▶ **Work instructions**: Starting at the line that contains "orange domino: 4 -> 3" and ending at the line that contains "turquoise book: 1 -> 0", the lines below are to be given again exactly, with nothing added.

▶ **Data for processing**:
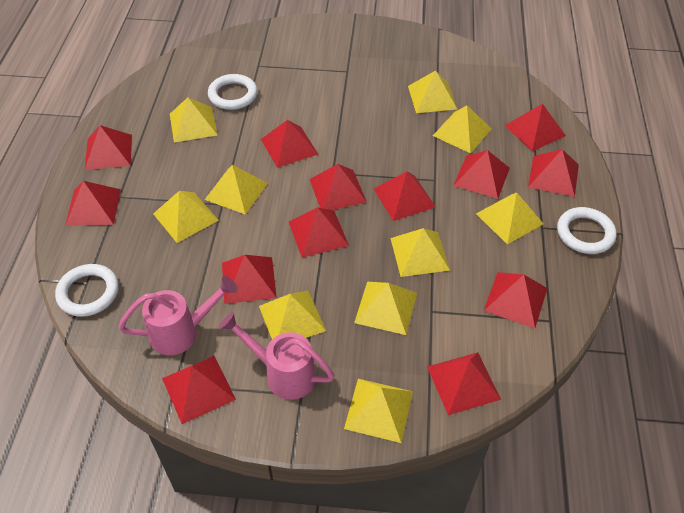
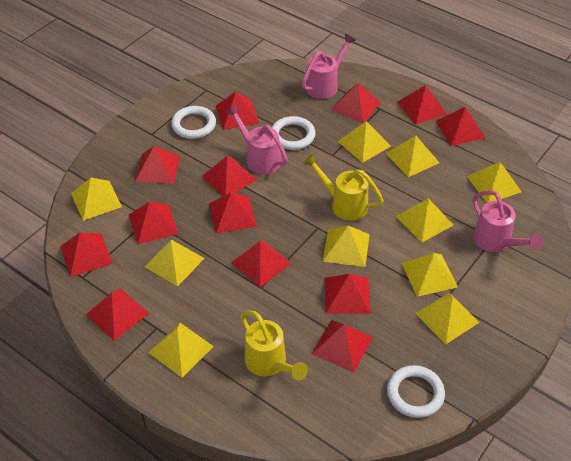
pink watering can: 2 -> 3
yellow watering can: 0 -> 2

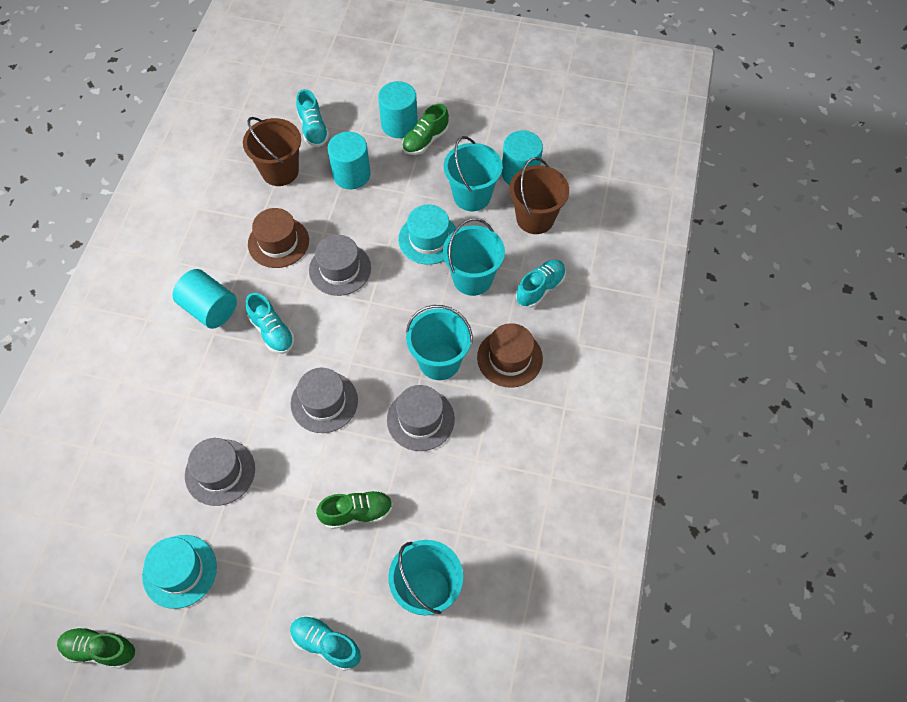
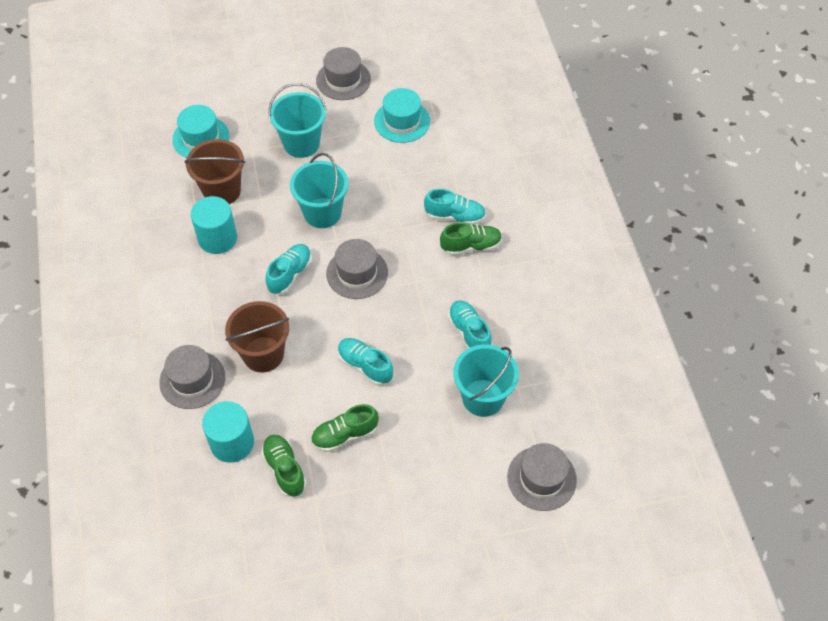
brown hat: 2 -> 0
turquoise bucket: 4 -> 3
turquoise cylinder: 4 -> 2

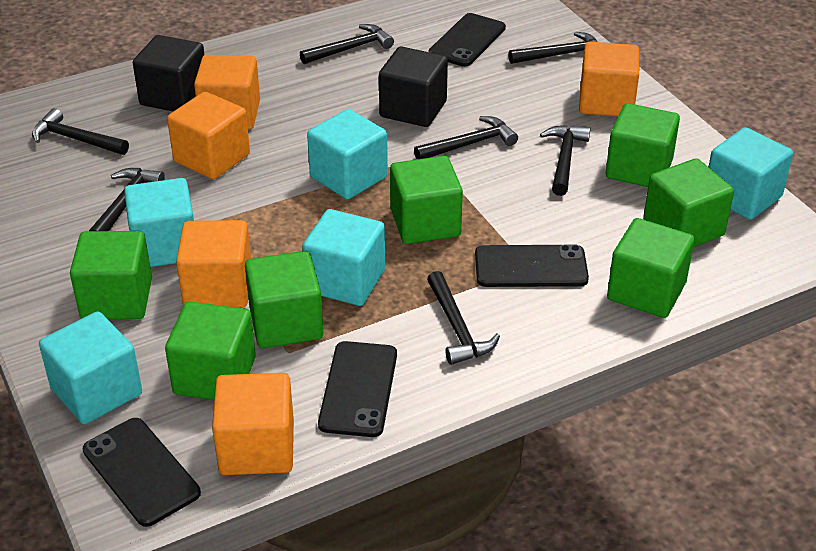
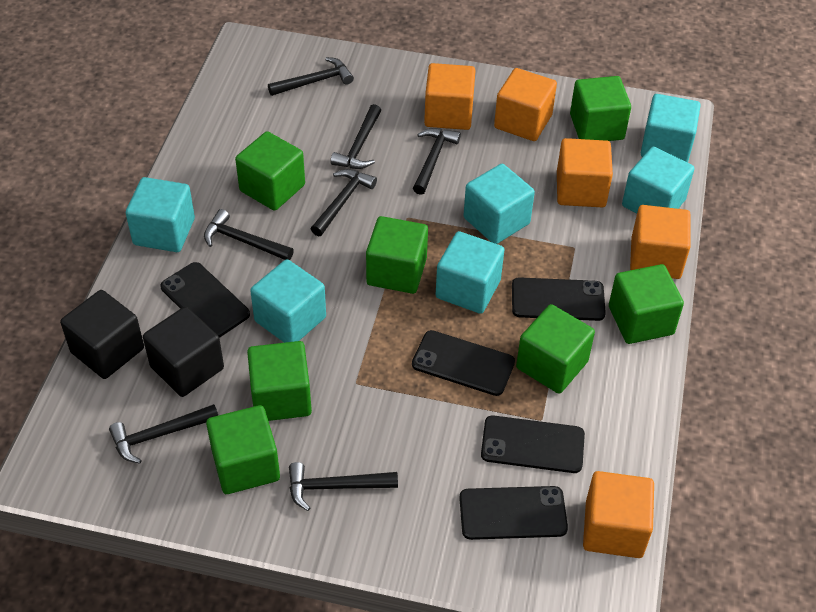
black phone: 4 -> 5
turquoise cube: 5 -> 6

...

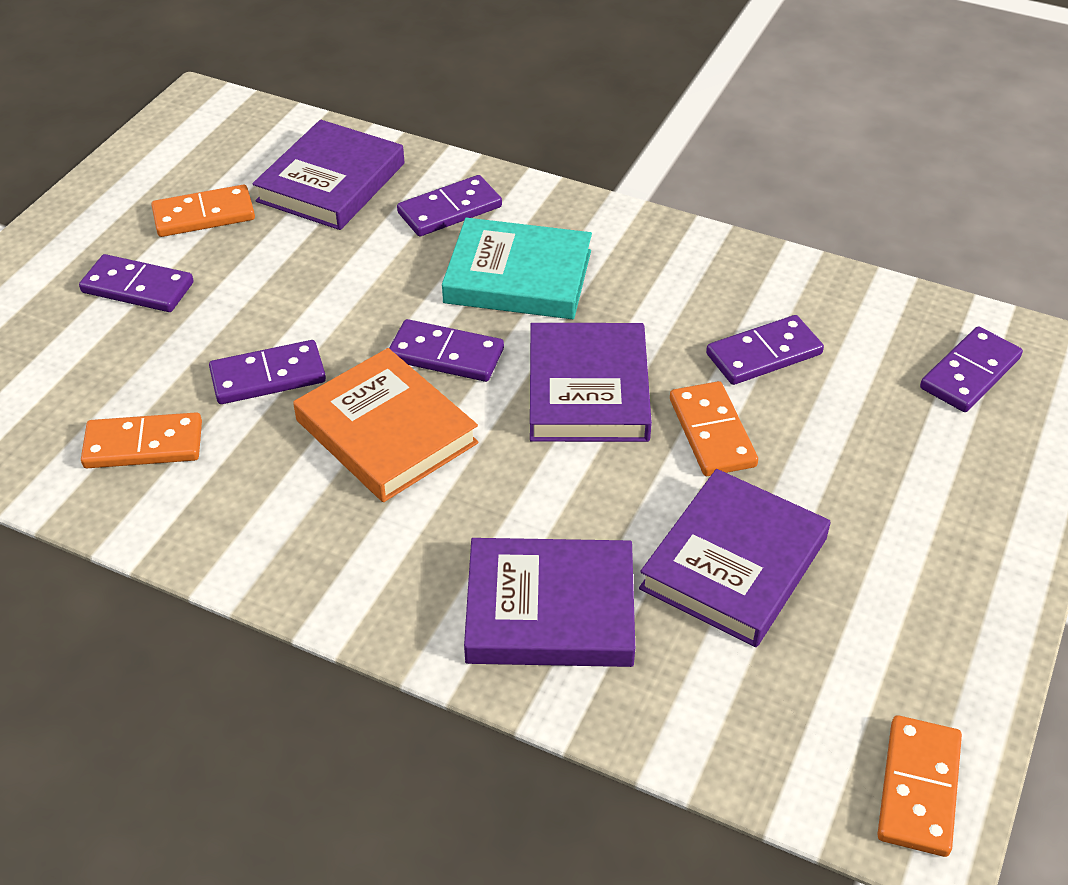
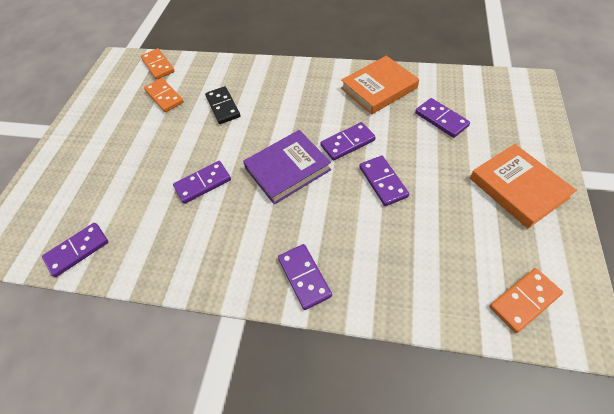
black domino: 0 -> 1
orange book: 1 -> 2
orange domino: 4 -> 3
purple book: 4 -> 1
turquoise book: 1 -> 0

...

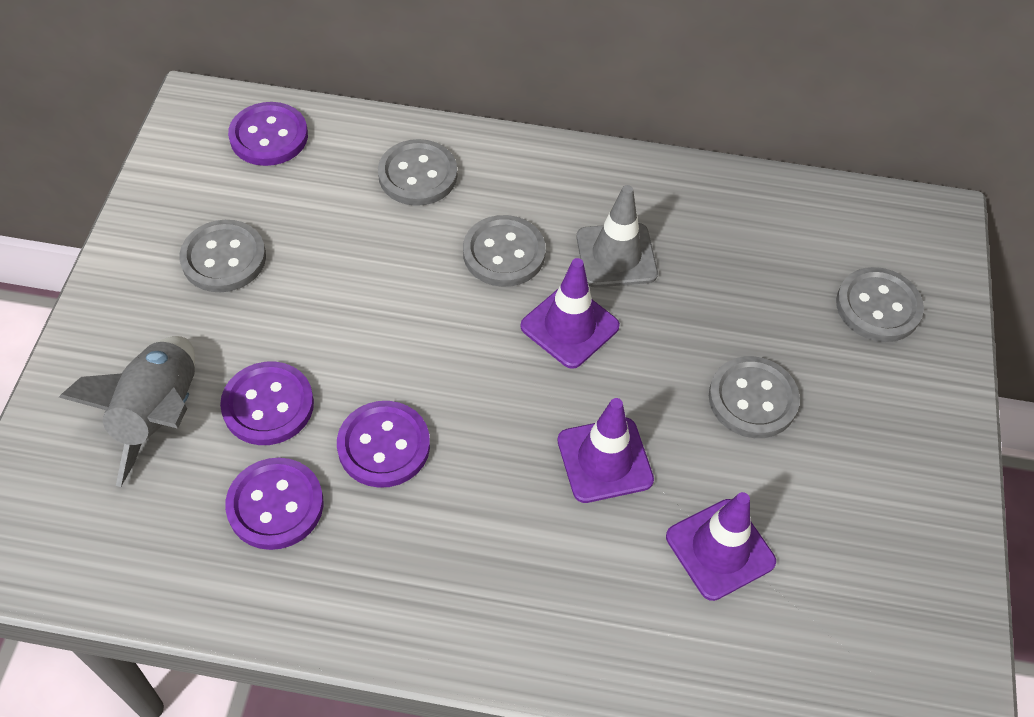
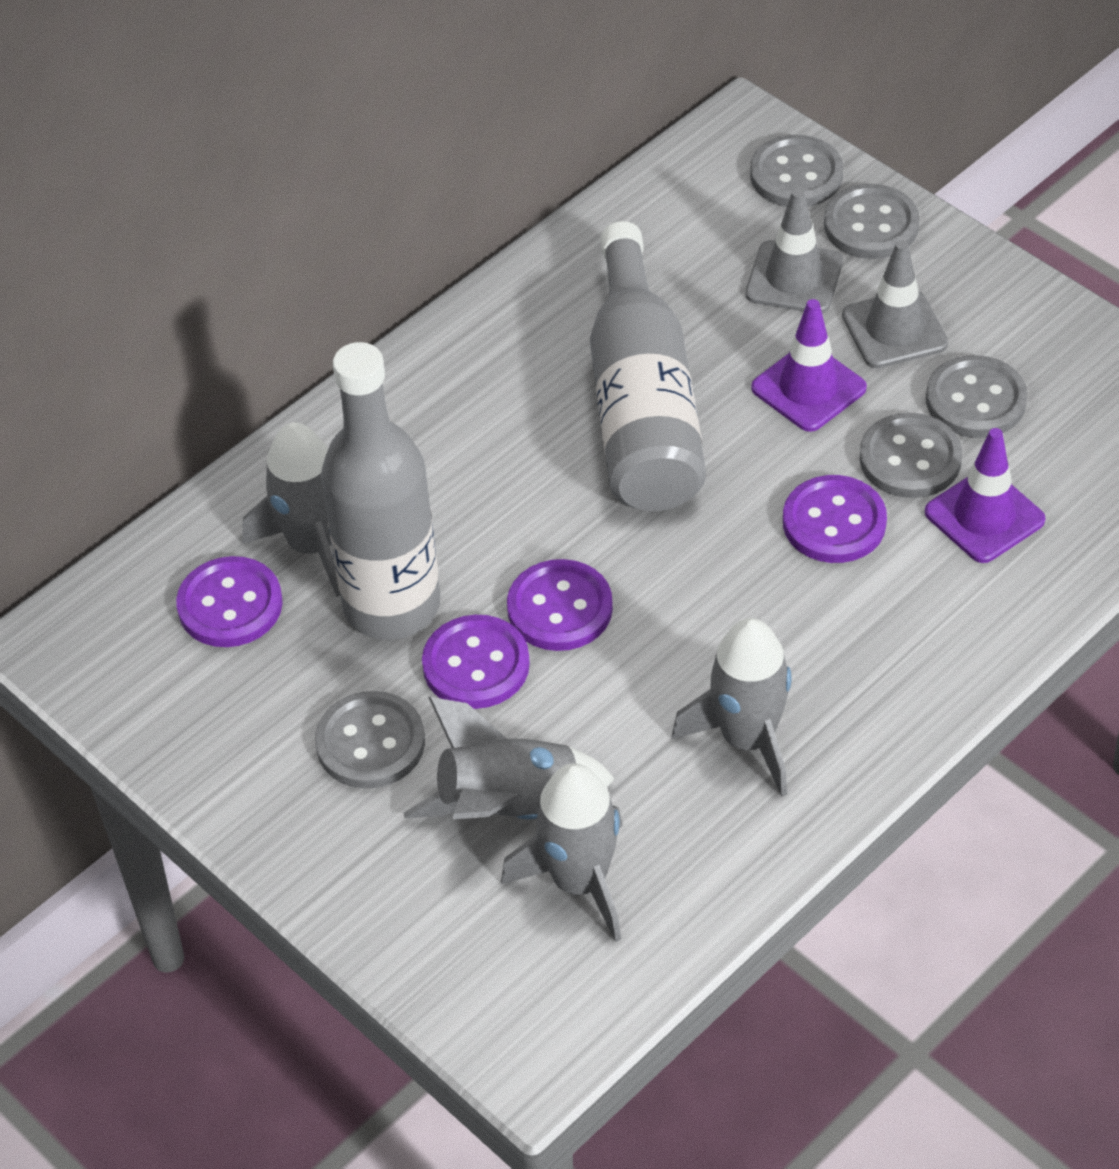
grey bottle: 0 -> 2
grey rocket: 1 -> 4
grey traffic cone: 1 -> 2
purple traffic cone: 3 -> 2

▶ **Written response**:
orange domino: 4 -> 3
purple book: 4 -> 1
turquoise book: 1 -> 0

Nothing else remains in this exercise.